# [The task]
Everything from the line containing "JP1 pin 2: ISO_C -> ISO_E" through the final line of the listing below should be given again, word for word, and nothing else.

# [Given records]
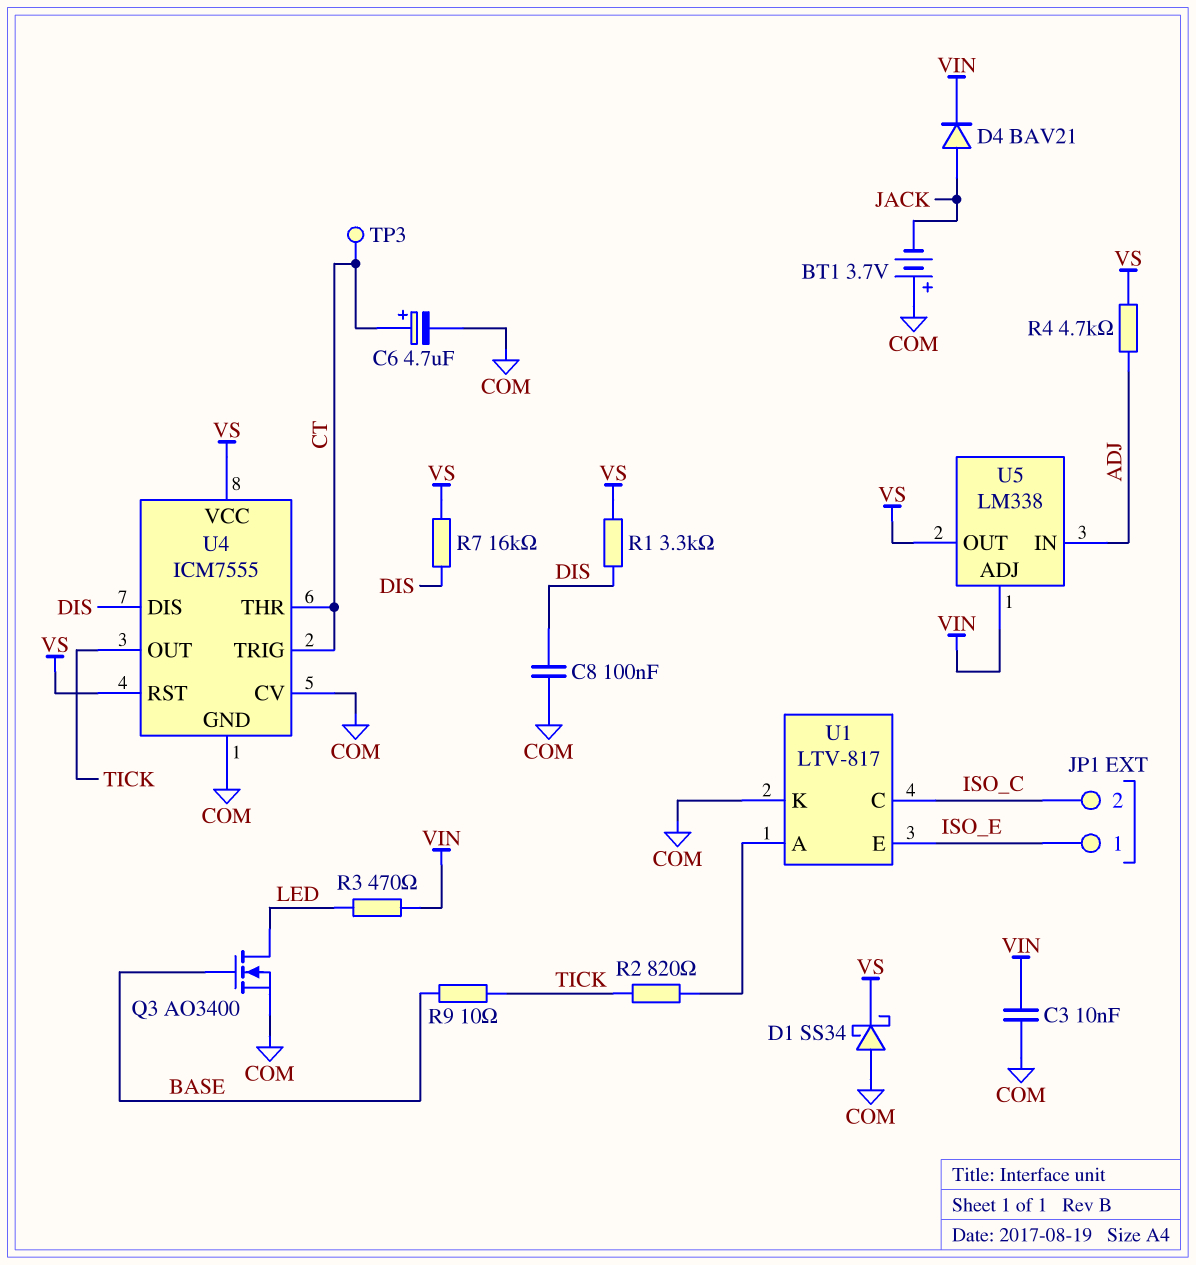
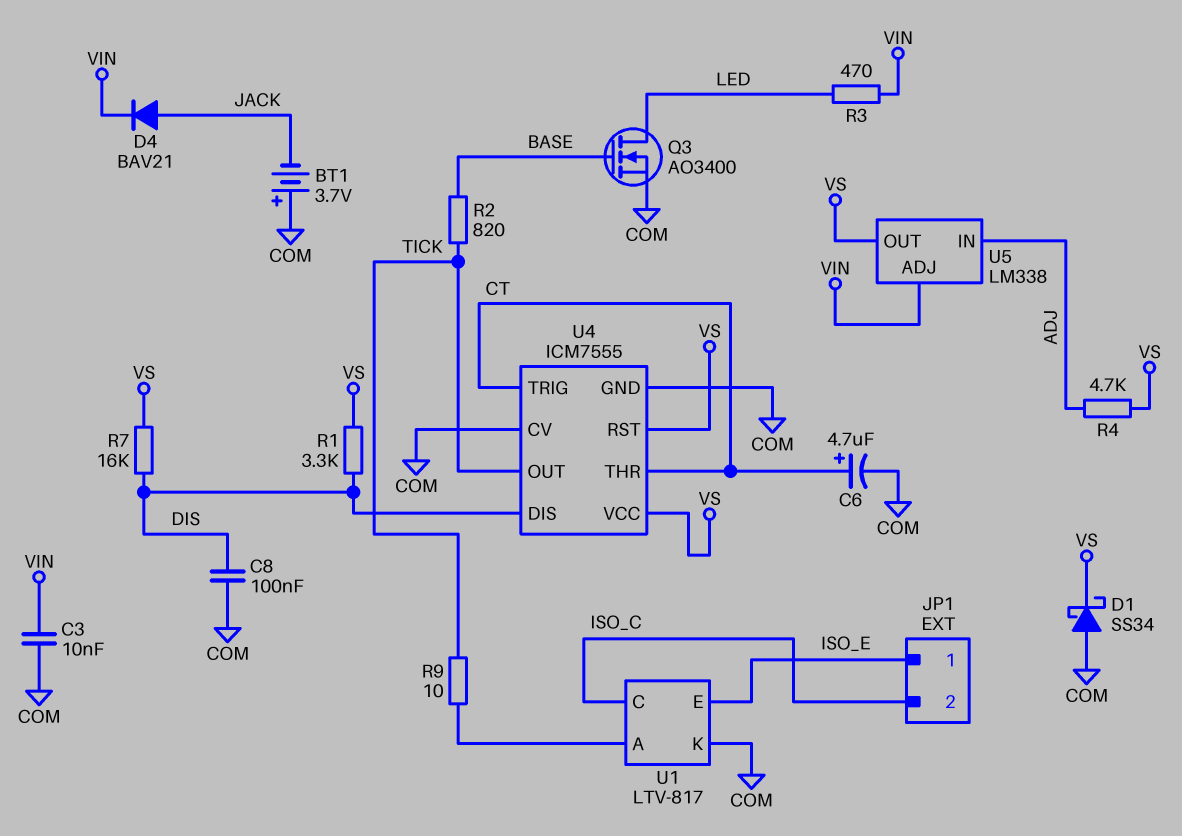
R2: 820 (TICK, U1/A) -> 820 (BASE, TICK)
R9: 10 (BASE, TICK) -> 10 (TICK, U1/A)
TP3: test point (CT) -> none

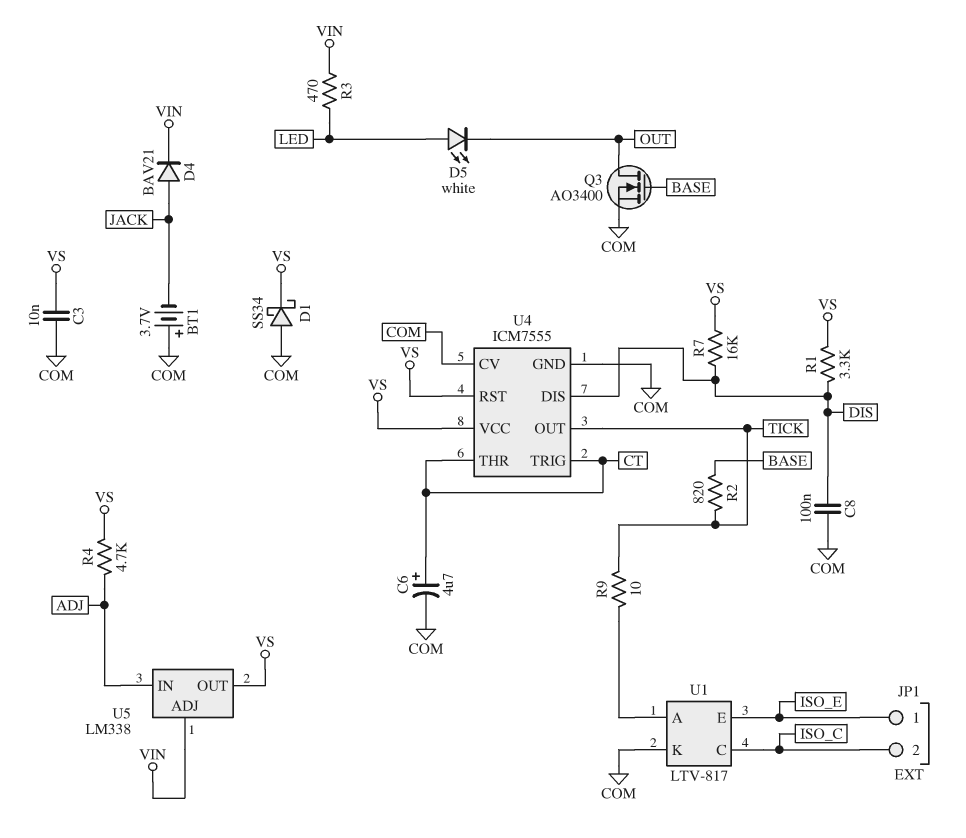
C3: 10nF (COM, VIN) -> 10nF (COM, VS)
D5: none -> LED white (A LED, K OUT)
Q3: NMOS AO3400 (G BASE, D LED, S COM) -> NMOS AO3400 (G BASE, D OUT, S COM)

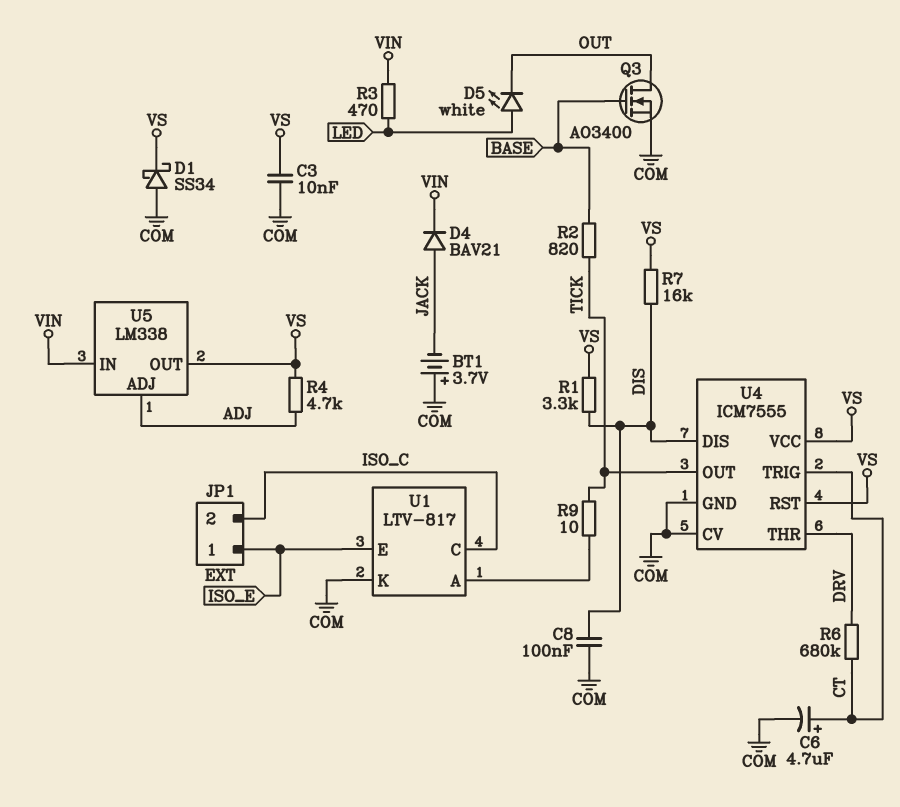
R6: none -> 680k (CT, DRV)
U4 pin THR: CT -> DRV
U5 pin ADJ: VIN -> ADJ
U5 pin IN: ADJ -> VIN

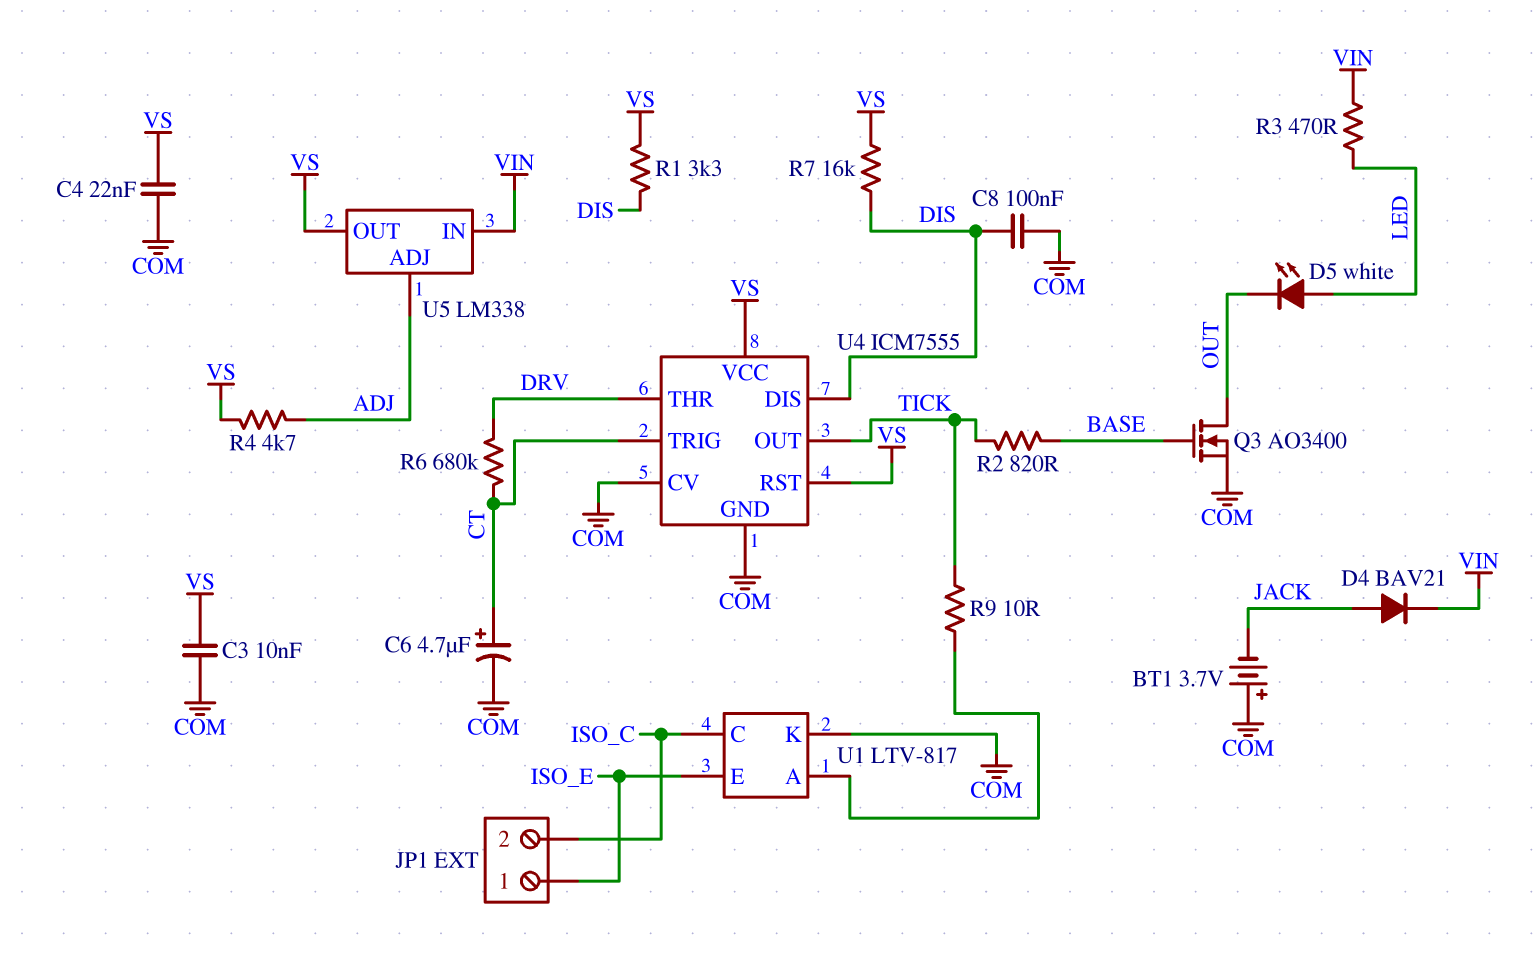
C4: none -> 22nF (COM, VS)
D1: schottky SS34 (A COM, K VS) -> none

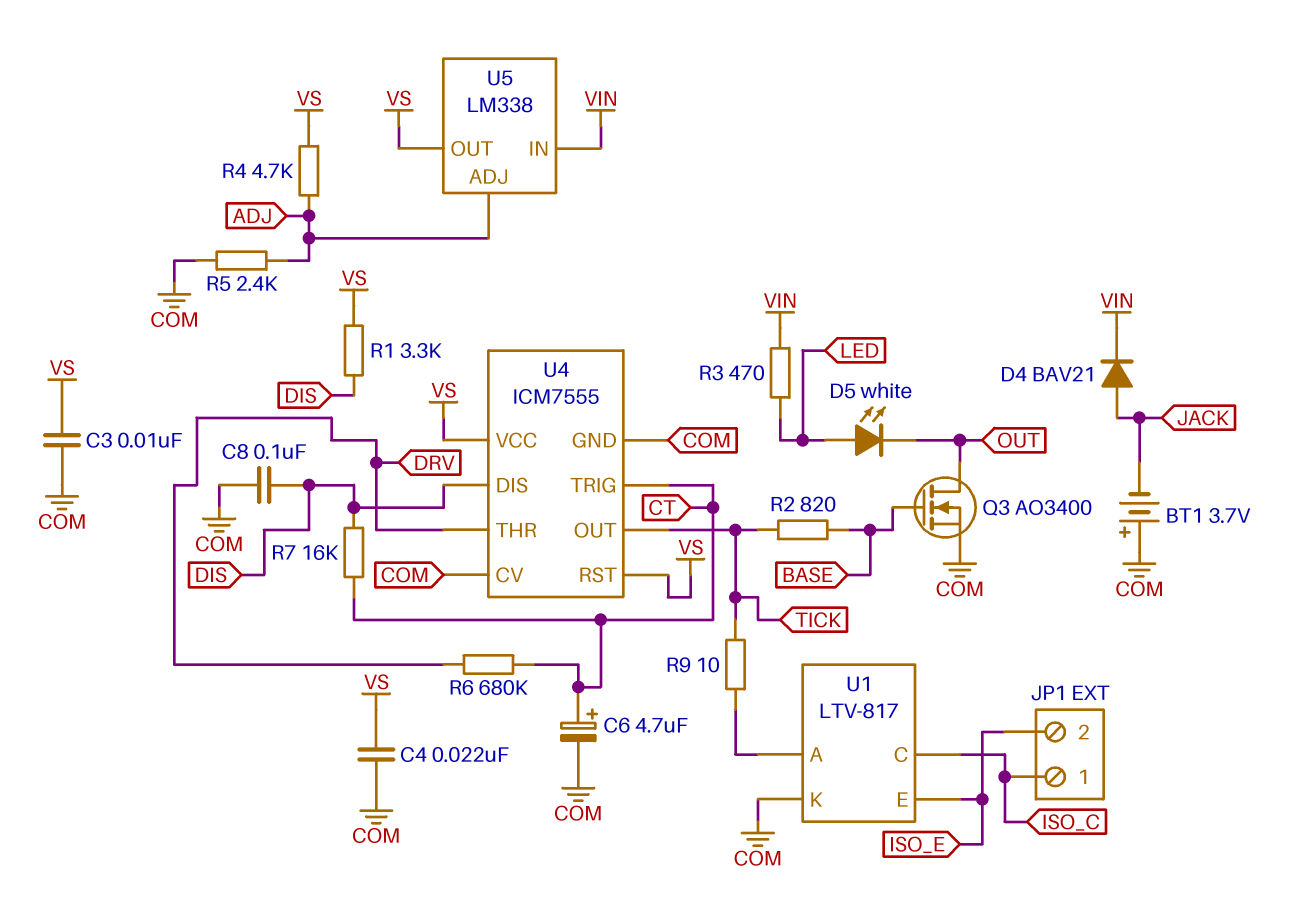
JP1 pin 1: ISO_E -> ISO_C
JP1 pin 2: ISO_C -> ISO_E
R5: none -> 2.4k (ADJ, COM)
R7: 16k (DIS, VS) -> 16k (CT, DIS)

# [Exercise result]
JP1 pin 2: ISO_C -> ISO_E
R5: none -> 2.4k (ADJ, COM)
R7: 16k (DIS, VS) -> 16k (CT, DIS)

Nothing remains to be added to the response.